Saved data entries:

──────

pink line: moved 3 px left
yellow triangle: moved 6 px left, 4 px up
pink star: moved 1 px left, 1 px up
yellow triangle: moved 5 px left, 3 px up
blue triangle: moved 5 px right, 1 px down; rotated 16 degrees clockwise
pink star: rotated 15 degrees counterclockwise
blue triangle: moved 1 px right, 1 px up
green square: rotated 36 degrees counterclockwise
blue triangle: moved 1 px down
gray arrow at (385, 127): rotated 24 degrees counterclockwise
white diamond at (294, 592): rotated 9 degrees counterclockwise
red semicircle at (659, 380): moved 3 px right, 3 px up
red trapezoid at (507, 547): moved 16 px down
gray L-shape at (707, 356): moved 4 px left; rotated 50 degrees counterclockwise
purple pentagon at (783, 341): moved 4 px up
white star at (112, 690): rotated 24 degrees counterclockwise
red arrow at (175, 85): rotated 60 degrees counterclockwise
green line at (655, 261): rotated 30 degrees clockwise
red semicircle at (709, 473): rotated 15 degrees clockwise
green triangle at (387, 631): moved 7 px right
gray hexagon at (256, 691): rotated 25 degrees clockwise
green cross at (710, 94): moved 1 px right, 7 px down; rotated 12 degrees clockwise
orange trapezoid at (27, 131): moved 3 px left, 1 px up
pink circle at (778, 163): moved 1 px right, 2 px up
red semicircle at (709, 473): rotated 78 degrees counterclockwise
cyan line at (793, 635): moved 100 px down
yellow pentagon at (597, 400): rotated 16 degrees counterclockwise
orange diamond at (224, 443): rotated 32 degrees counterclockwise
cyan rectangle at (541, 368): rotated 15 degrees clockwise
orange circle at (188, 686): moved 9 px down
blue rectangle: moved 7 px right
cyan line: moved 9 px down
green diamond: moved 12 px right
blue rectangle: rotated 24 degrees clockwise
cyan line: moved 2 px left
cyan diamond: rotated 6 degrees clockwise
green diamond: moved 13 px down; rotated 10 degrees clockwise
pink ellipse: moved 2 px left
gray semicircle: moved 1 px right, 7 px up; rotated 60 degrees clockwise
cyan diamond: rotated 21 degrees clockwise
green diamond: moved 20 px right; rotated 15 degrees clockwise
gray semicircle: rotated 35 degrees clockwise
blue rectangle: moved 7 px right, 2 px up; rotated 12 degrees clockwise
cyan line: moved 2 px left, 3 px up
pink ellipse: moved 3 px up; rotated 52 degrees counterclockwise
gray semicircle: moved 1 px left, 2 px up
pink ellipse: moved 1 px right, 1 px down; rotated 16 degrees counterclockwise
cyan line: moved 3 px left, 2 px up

──────

TO BE DONE: Write out all the records again, substituting "anticlockwise" for each occurrence of "counterclockwise" and keeping everything else the same.

CORRECT OUTPUT:
pink line: moved 3 px left
yellow triangle: moved 6 px left, 4 px up
pink star: moved 1 px left, 1 px up
yellow triangle: moved 5 px left, 3 px up
blue triangle: moved 5 px right, 1 px down; rotated 16 degrees clockwise
pink star: rotated 15 degrees anticlockwise
blue triangle: moved 1 px right, 1 px up
green square: rotated 36 degrees anticlockwise
blue triangle: moved 1 px down
gray arrow at (385, 127): rotated 24 degrees anticlockwise
white diamond at (294, 592): rotated 9 degrees anticlockwise
red semicircle at (659, 380): moved 3 px right, 3 px up
red trapezoid at (507, 547): moved 16 px down
gray L-shape at (707, 356): moved 4 px left; rotated 50 degrees anticlockwise
purple pentagon at (783, 341): moved 4 px up
white star at (112, 690): rotated 24 degrees anticlockwise
red arrow at (175, 85): rotated 60 degrees anticlockwise
green line at (655, 261): rotated 30 degrees clockwise
red semicircle at (709, 473): rotated 15 degrees clockwise
green triangle at (387, 631): moved 7 px right
gray hexagon at (256, 691): rotated 25 degrees clockwise
green cross at (710, 94): moved 1 px right, 7 px down; rotated 12 degrees clockwise
orange trapezoid at (27, 131): moved 3 px left, 1 px up
pink circle at (778, 163): moved 1 px right, 2 px up
red semicircle at (709, 473): rotated 78 degrees anticlockwise
cyan line at (793, 635): moved 100 px down
yellow pentagon at (597, 400): rotated 16 degrees anticlockwise
orange diamond at (224, 443): rotated 32 degrees anticlockwise
cyan rectangle at (541, 368): rotated 15 degrees clockwise
orange circle at (188, 686): moved 9 px down
blue rectangle: moved 7 px right
cyan line: moved 9 px down
green diamond: moved 12 px right
blue rectangle: rotated 24 degrees clockwise
cyan line: moved 2 px left
cyan diamond: rotated 6 degrees clockwise
green diamond: moved 13 px down; rotated 10 degrees clockwise
pink ellipse: moved 2 px left
gray semicircle: moved 1 px right, 7 px up; rotated 60 degrees clockwise
cyan diamond: rotated 21 degrees clockwise
green diamond: moved 20 px right; rotated 15 degrees clockwise
gray semicircle: rotated 35 degrees clockwise
blue rectangle: moved 7 px right, 2 px up; rotated 12 degrees clockwise
cyan line: moved 2 px left, 3 px up
pink ellipse: moved 3 px up; rotated 52 degrees anticlockwise
gray semicircle: moved 1 px left, 2 px up
pink ellipse: moved 1 px right, 1 px down; rotated 16 degrees anticlockwise
cyan line: moved 3 px left, 2 px up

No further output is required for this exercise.